• EXERCISE DIRECTIONS:
Repeat the lines below exactly as they appear, but leave out the images.

Collected data entries:

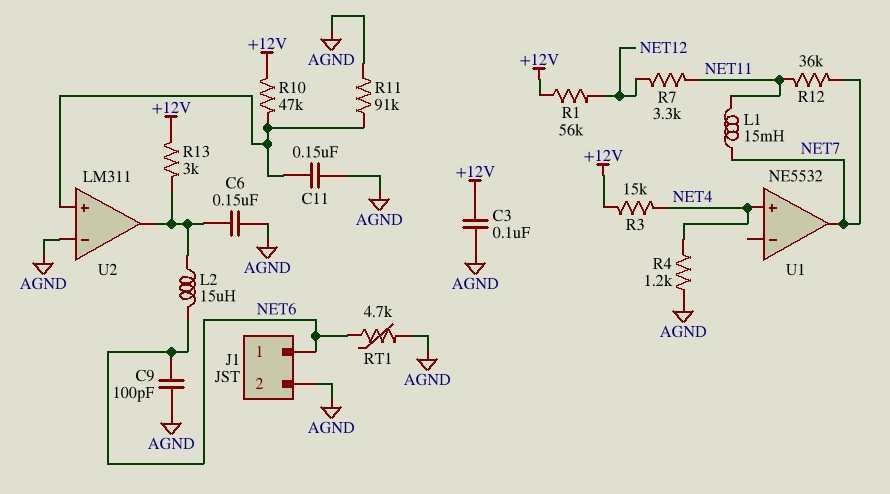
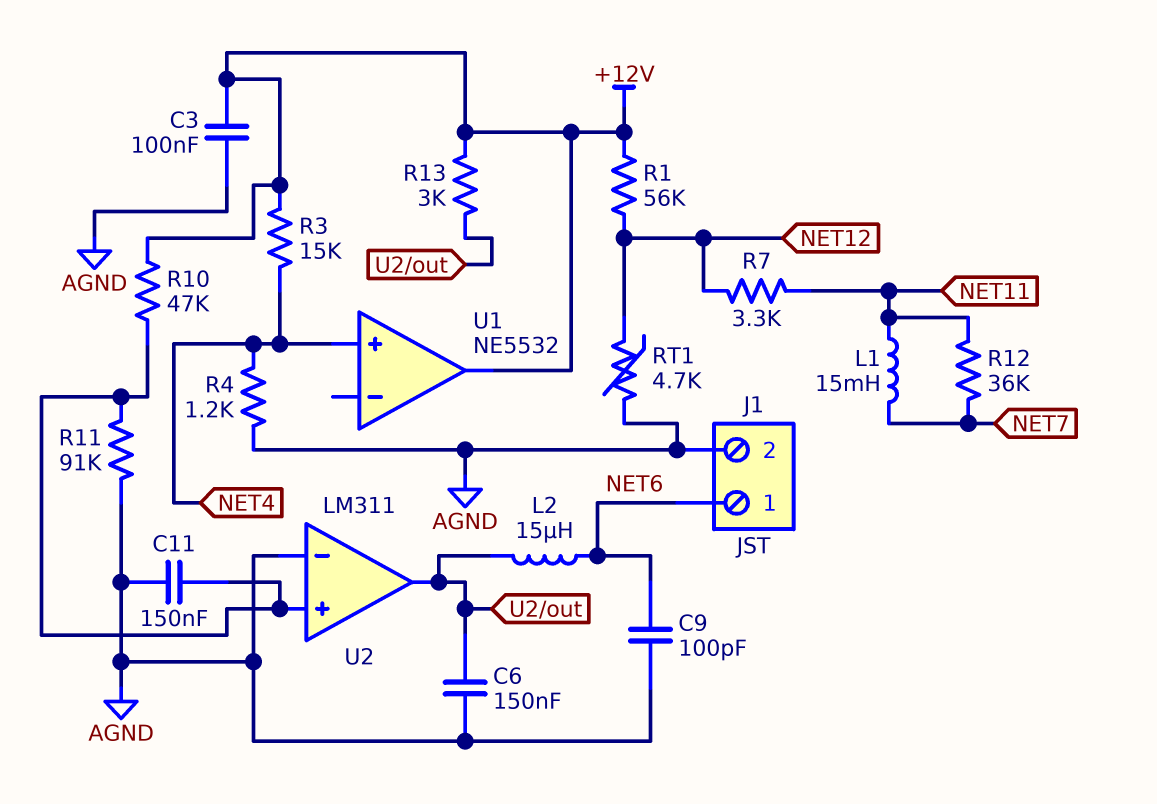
RT1: 4.7k (AGND, NET6) -> 4.7k (AGND, NET12)
U1 pin out: NET7 -> +12V

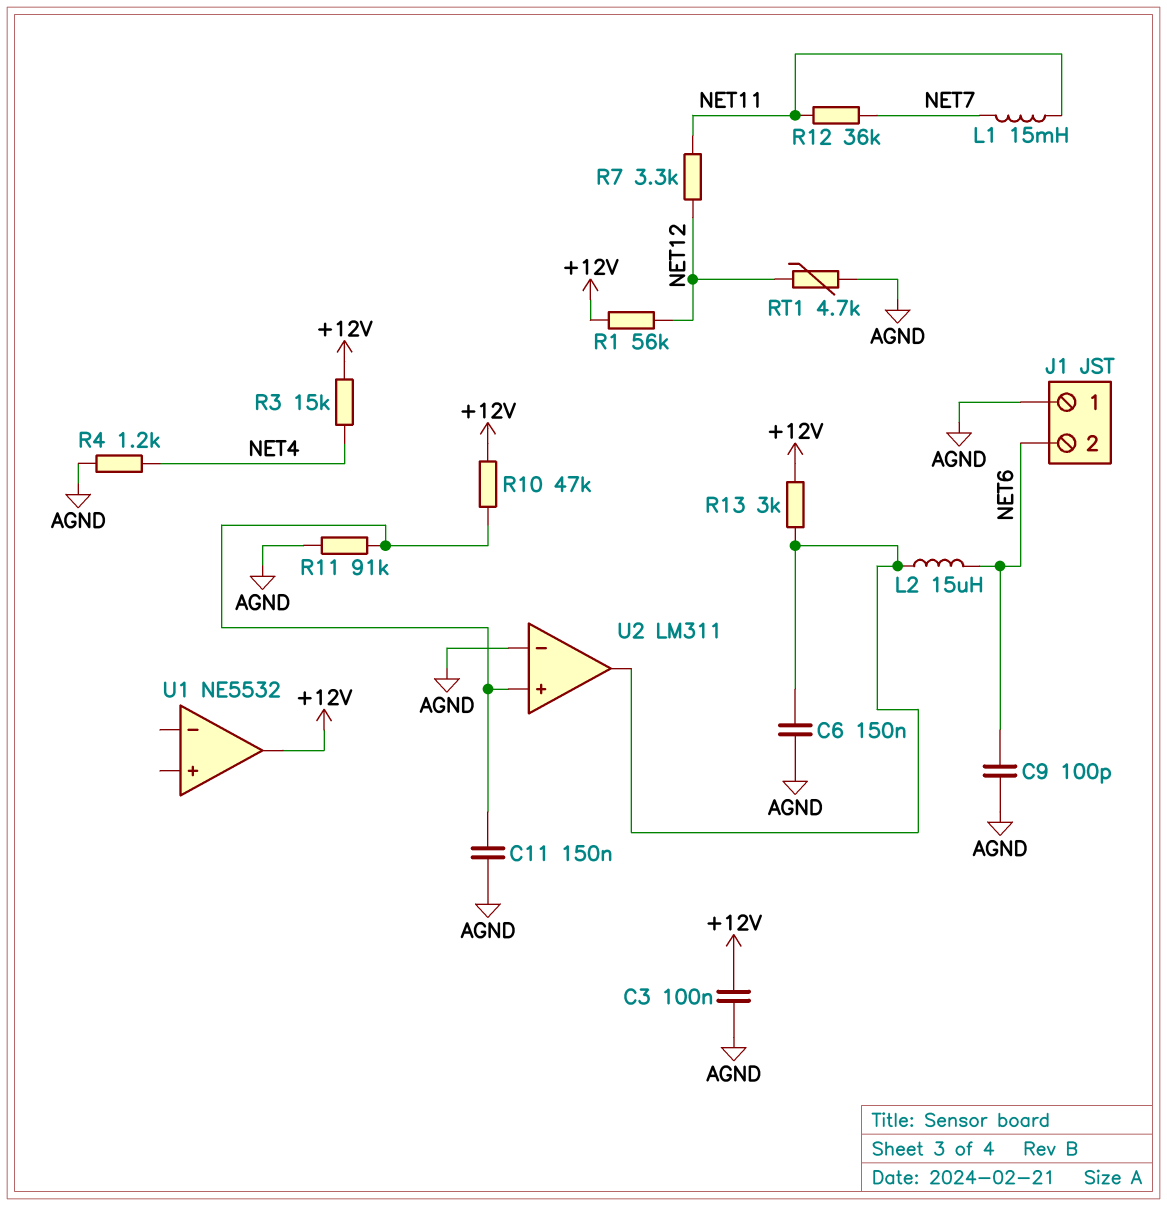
J1 pin 1: NET6 -> AGND
J1 pin 2: AGND -> NET6
U1 pin in+: NET4 -> none

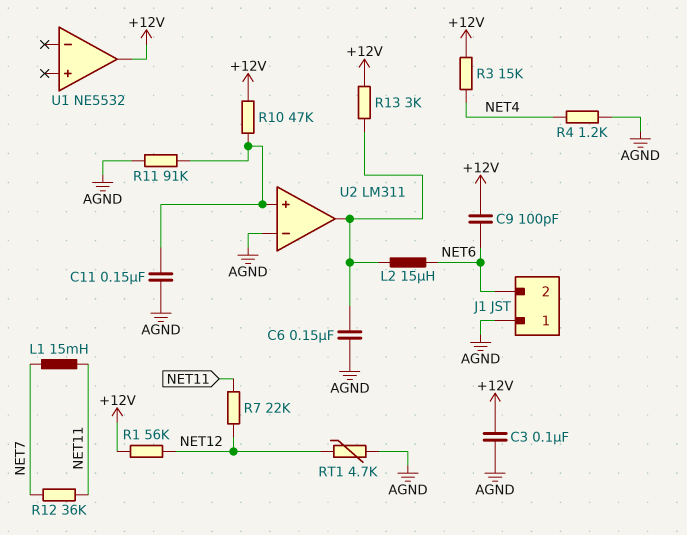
C9: 100pF (AGND, NET6) -> 100pF (+12V, NET6)
R7: 3.3k (NET11, NET12) -> 22k (NET11, NET12)

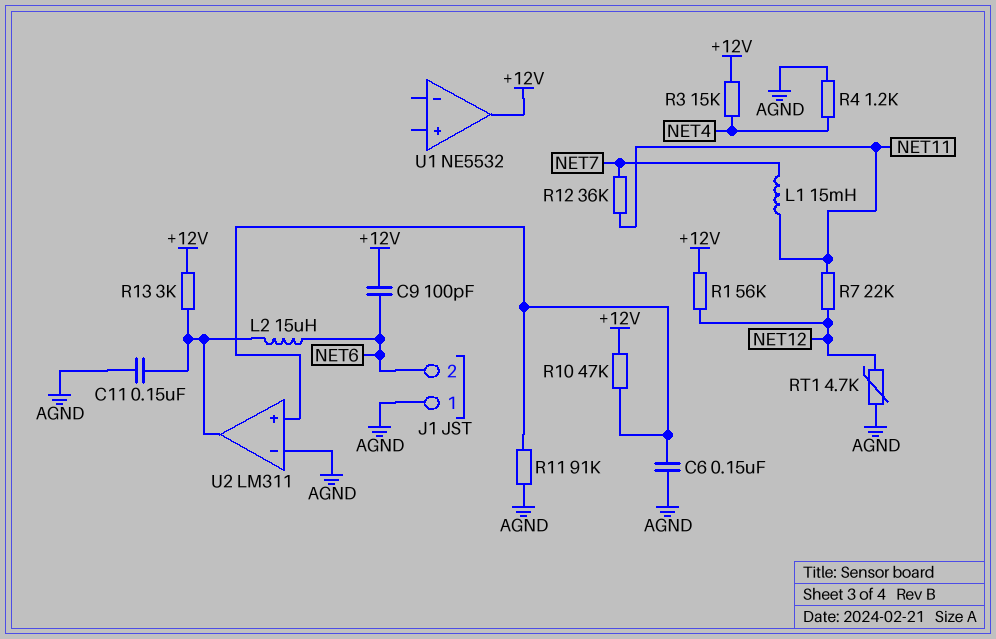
C3: 100nF (+12V, AGND) -> none
C6: 150nF (AGND, U2/out) -> 150nF (AGND, U2/in+)
C11: 150nF (AGND, U2/in+) -> 150nF (AGND, U2/out)

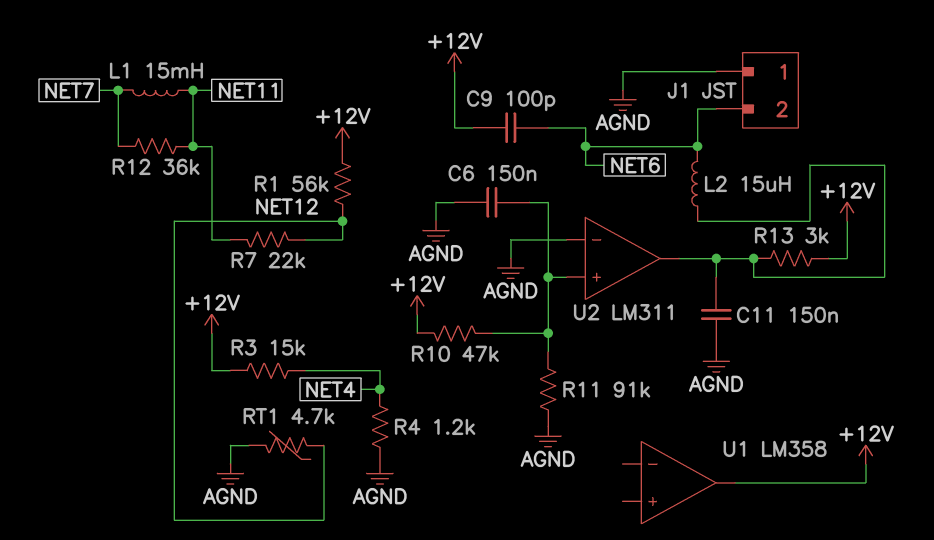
U1: NE5532 -> LM358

• TASK ANSWER:
RT1: 4.7k (AGND, NET6) -> 4.7k (AGND, NET12)
U1 pin out: NET7 -> +12V

J1 pin 1: NET6 -> AGND
J1 pin 2: AGND -> NET6
U1 pin in+: NET4 -> none

C9: 100pF (AGND, NET6) -> 100pF (+12V, NET6)
R7: 3.3k (NET11, NET12) -> 22k (NET11, NET12)

C3: 100nF (+12V, AGND) -> none
C6: 150nF (AGND, U2/out) -> 150nF (AGND, U2/in+)
C11: 150nF (AGND, U2/in+) -> 150nF (AGND, U2/out)

U1: NE5532 -> LM358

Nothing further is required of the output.